Goal of the exercise: Find the word "turned" in the records below. List each line containing it.

Records supplied:
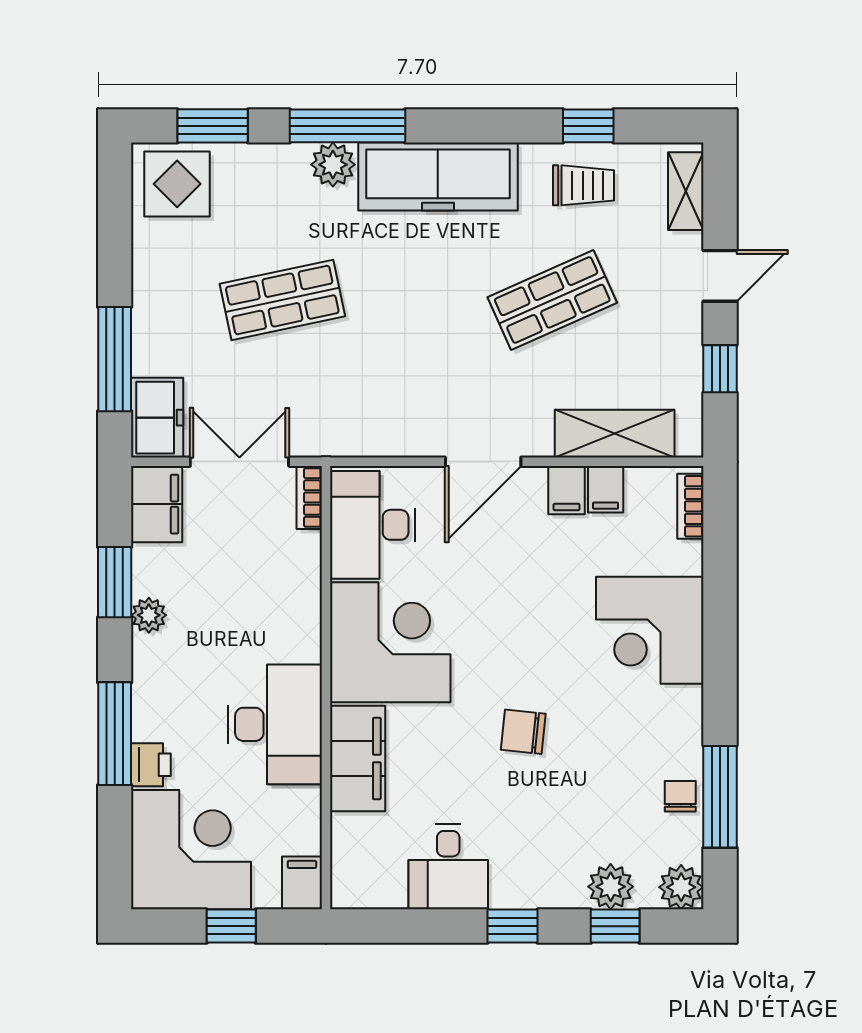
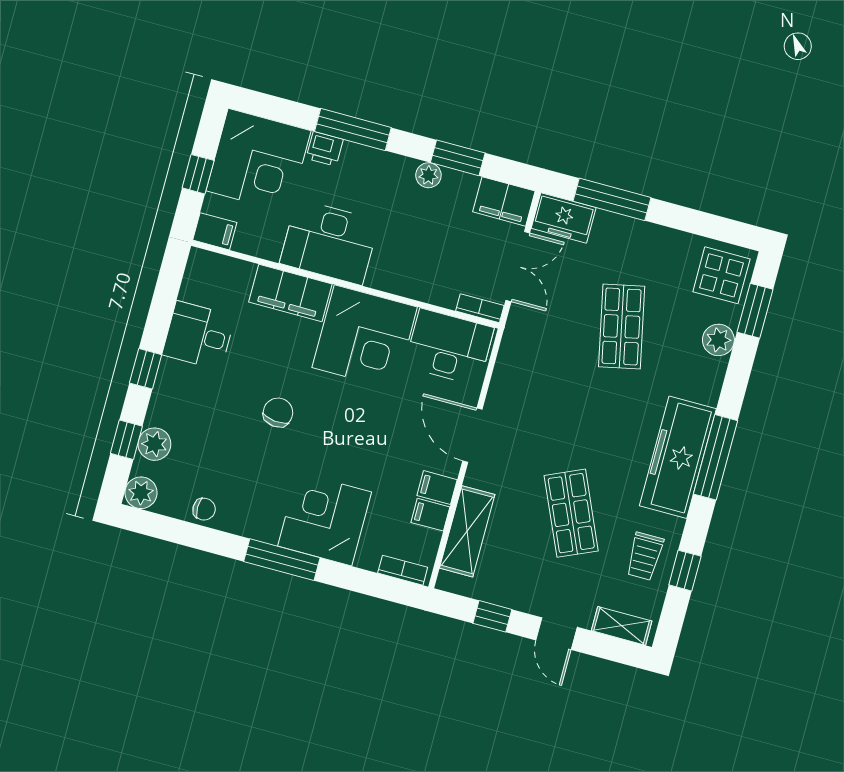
window: (347, 126) -> (716, 457), moved
plant: (333, 165) -> (718, 340), moved
window: (720, 797) -> (282, 560), moved

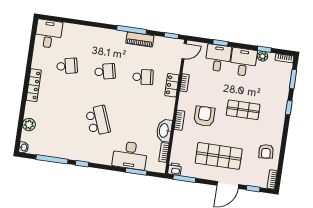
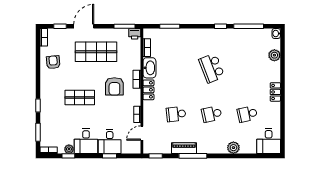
plant: (87, 32) -> (233, 148), added
door: (184, 51) -> (142, 133), moved
locker: (34, 85) -> (275, 92), width x0.66
locker: (172, 85) -> (148, 90), moved
desk: (130, 155) -> (178, 41), removed

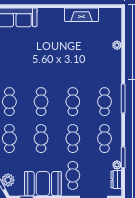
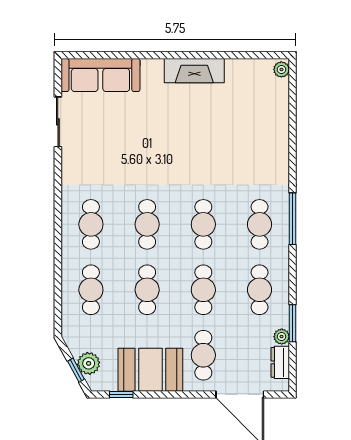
fireplace: (82, 15) -> (194, 71), moved
plant: (117, 45) -> (281, 69), moved

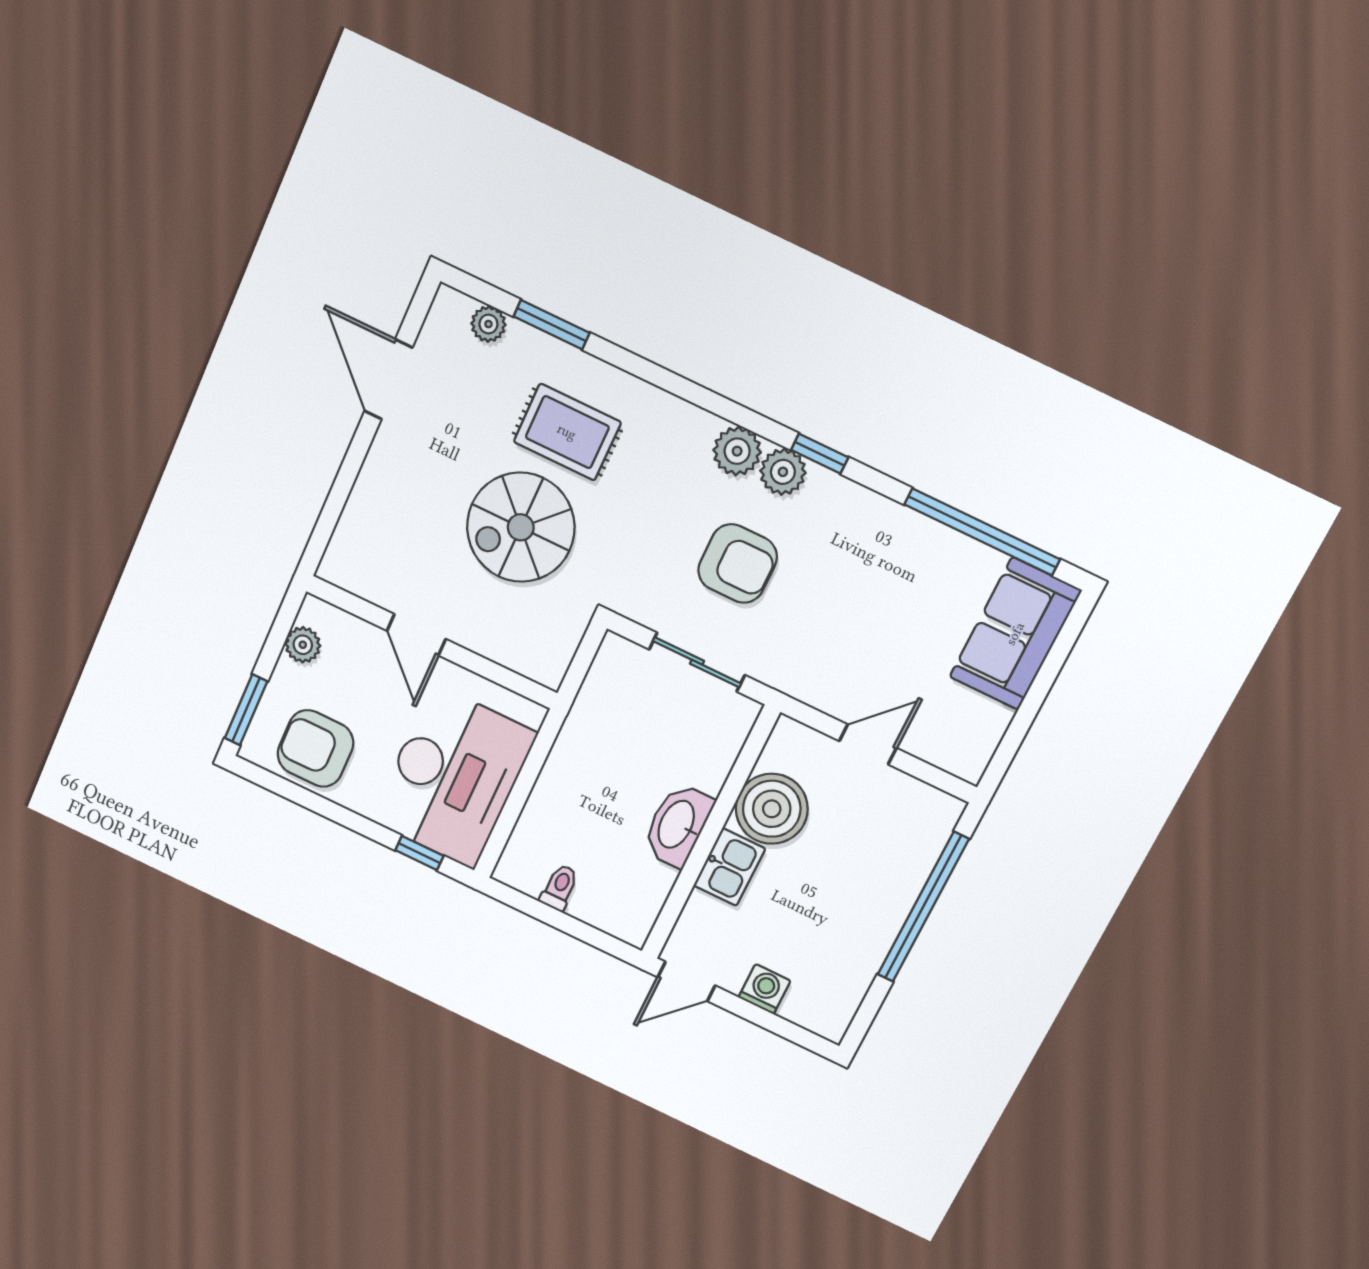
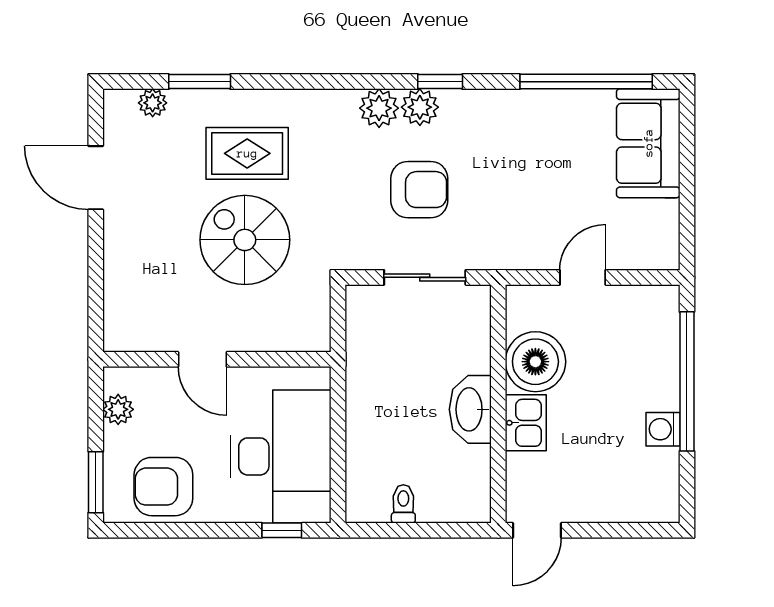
spiral stairs: (521, 527) -> (245, 240), turned 90
washing machine: (764, 989) -> (663, 429), moved, turned -90

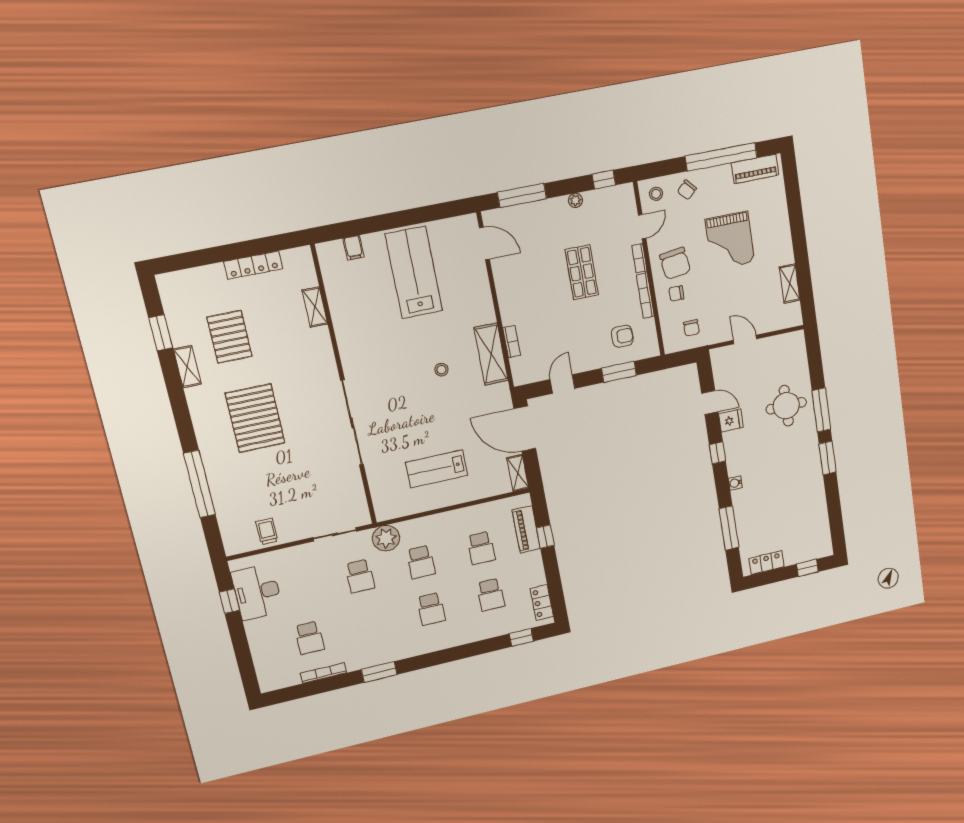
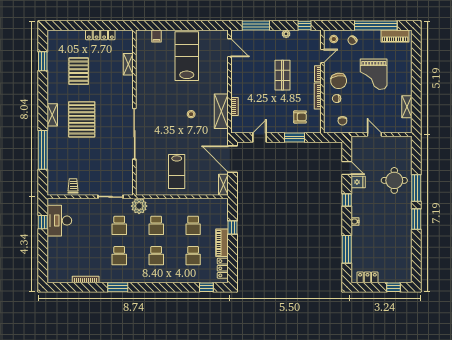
shelving: (187, 367) -> (52, 115), moved
lab bench: (437, 469) -> (177, 171), turned -90
piano: (526, 529) -> (222, 243), moved
school desk: (309, 638) -> (119, 256), moved

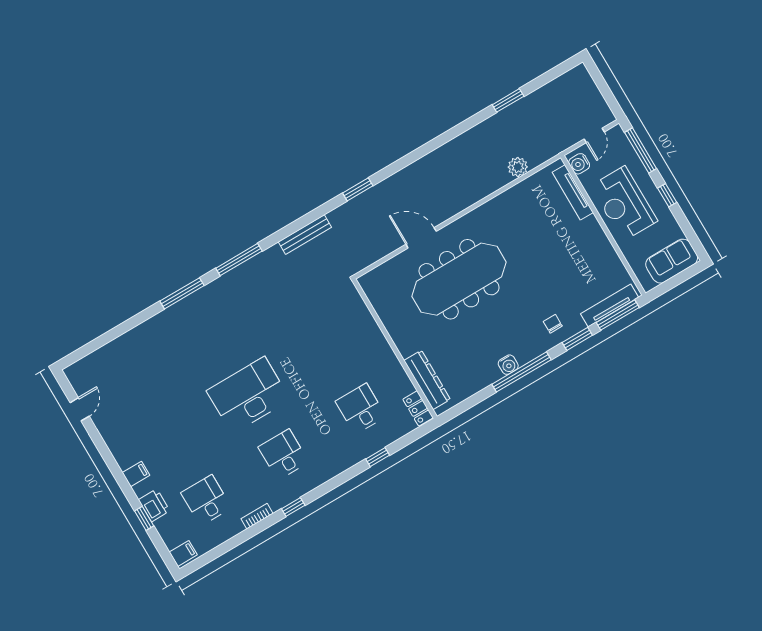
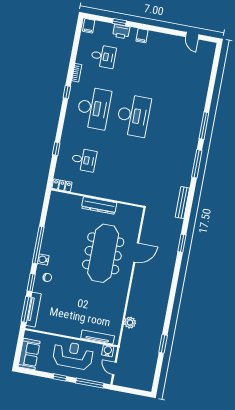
water cooler: (508, 365) -> (43, 260), moved
dresser: (427, 380) -> (99, 206), moved
desk: (283, 455) -> (94, 108), width x1.87, depth x1.30

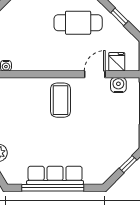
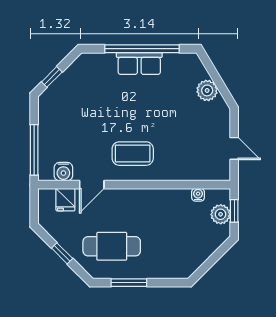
coffee table: (61, 100) -> (133, 154), turned 90
row of seats: (55, 175) -> (139, 63), width x0.68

Task response:
spiral stairs: (521, 527) -> (245, 240), turned 90
washing machine: (764, 989) -> (663, 429), moved, turned -90
lab bench: (437, 469) -> (177, 171), turned -90
coffee table: (61, 100) -> (133, 154), turned 90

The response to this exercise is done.